### Task details:
A verbatim copy of the records below, pictures omitted, is the task.

### Input:
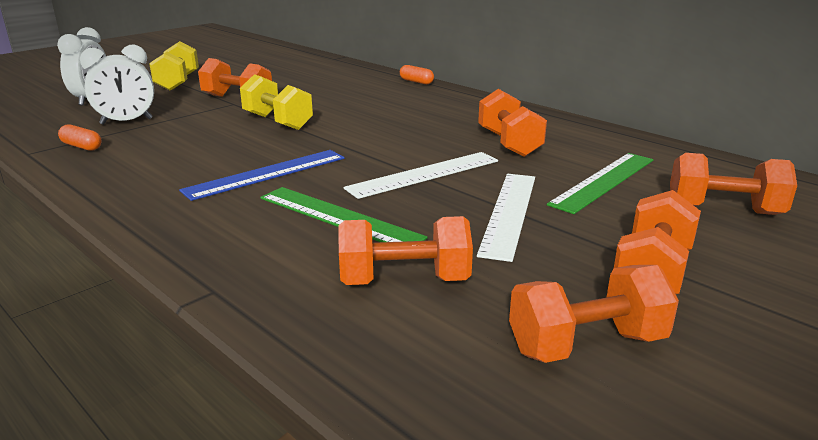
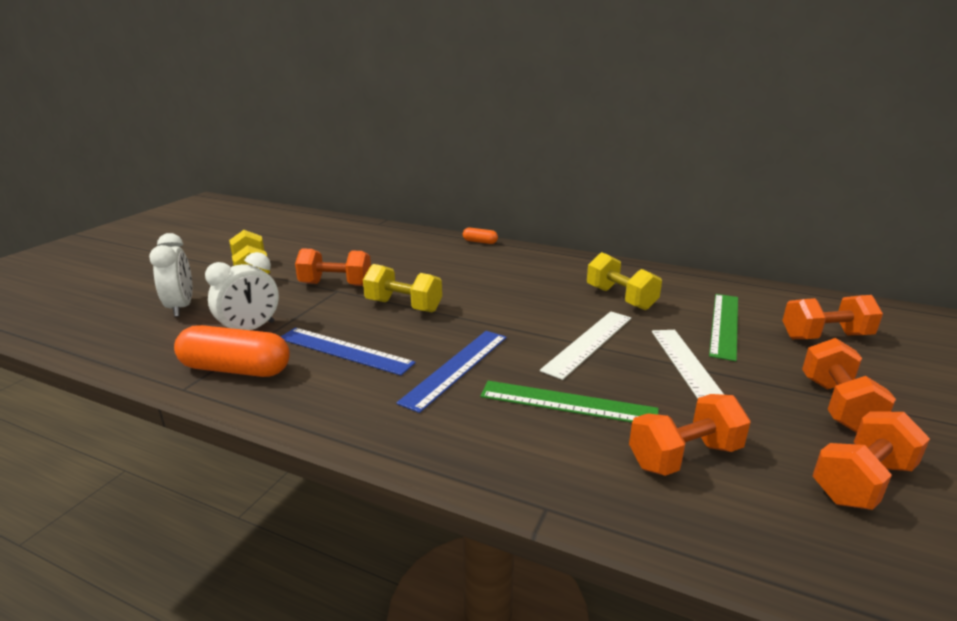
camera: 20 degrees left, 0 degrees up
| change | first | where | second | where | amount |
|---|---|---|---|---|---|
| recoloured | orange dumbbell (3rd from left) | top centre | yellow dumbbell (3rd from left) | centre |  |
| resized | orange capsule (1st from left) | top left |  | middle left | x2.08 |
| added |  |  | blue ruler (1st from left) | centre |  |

### Reply:
camera: 20 degrees left, 0 degrees up
| change | first | where | second | where | amount |
|---|---|---|---|---|---|
| recoloured | orange dumbbell (3rd from left) | top centre | yellow dumbbell (3rd from left) | centre |  |
| resized | orange capsule (1st from left) | top left |  | middle left | x2.08 |
| added |  |  | blue ruler (1st from left) | centre |  |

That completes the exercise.